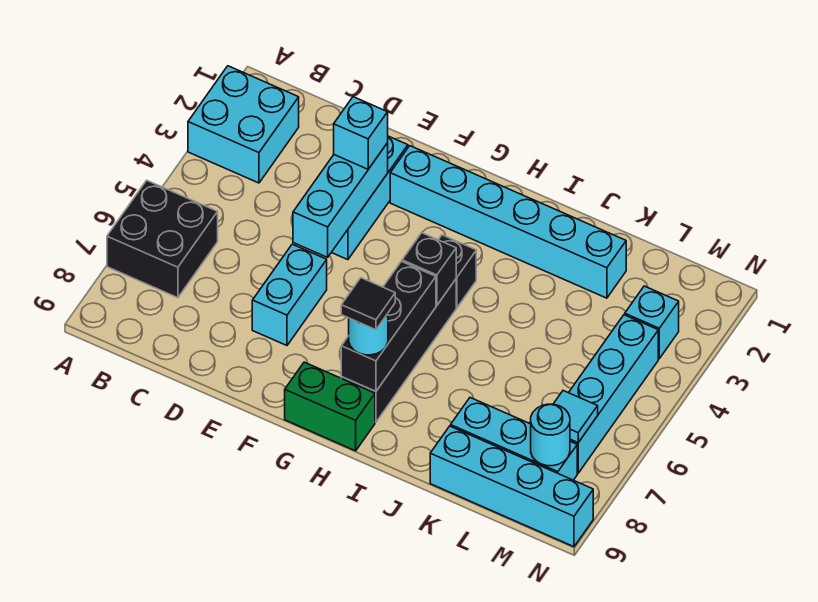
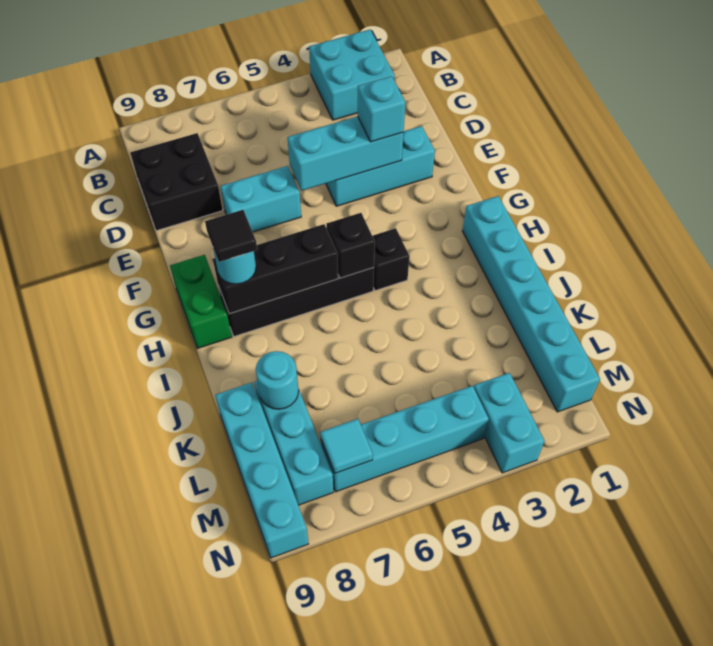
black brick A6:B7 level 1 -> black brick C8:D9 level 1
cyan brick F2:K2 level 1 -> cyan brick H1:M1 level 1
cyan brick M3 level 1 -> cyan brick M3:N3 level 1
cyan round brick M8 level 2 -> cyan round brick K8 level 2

...

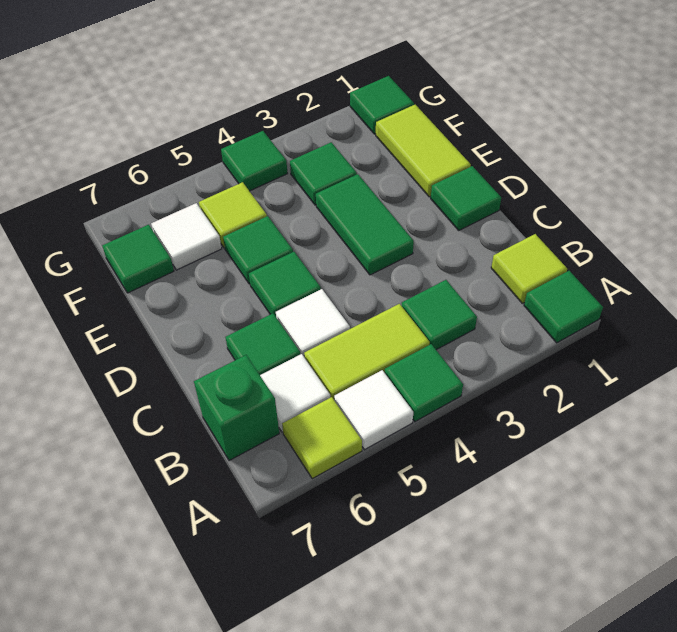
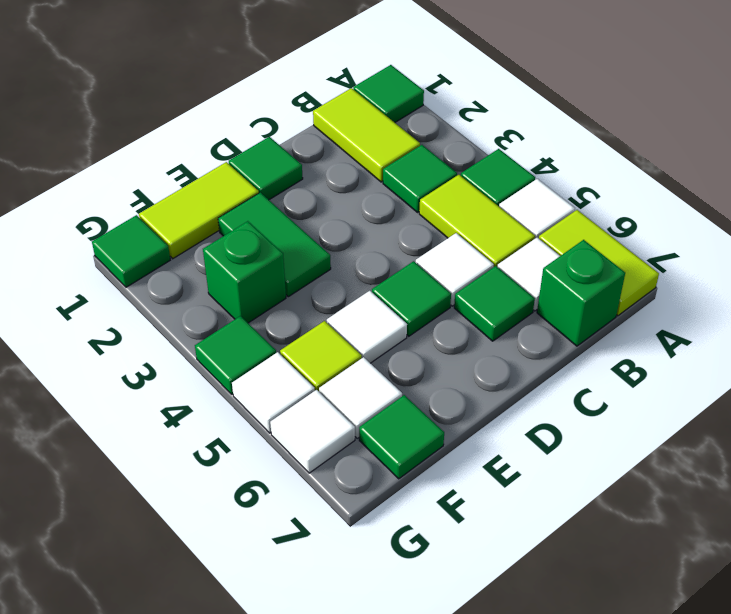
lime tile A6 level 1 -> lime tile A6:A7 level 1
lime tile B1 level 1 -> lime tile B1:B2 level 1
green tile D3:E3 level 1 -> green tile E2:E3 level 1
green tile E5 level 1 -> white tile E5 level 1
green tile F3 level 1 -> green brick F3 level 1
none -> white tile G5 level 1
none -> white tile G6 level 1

**Instructions for the task:**
Reproduce, exactly as they stand in the data above, the lines from the one that holds "lime tile A6 level" to the one that holds "none -> white tile G5 level 1", inclusive.

**Result for this exercise:**
lime tile A6 level 1 -> lime tile A6:A7 level 1
lime tile B1 level 1 -> lime tile B1:B2 level 1
green tile D3:E3 level 1 -> green tile E2:E3 level 1
green tile E5 level 1 -> white tile E5 level 1
green tile F3 level 1 -> green brick F3 level 1
none -> white tile G5 level 1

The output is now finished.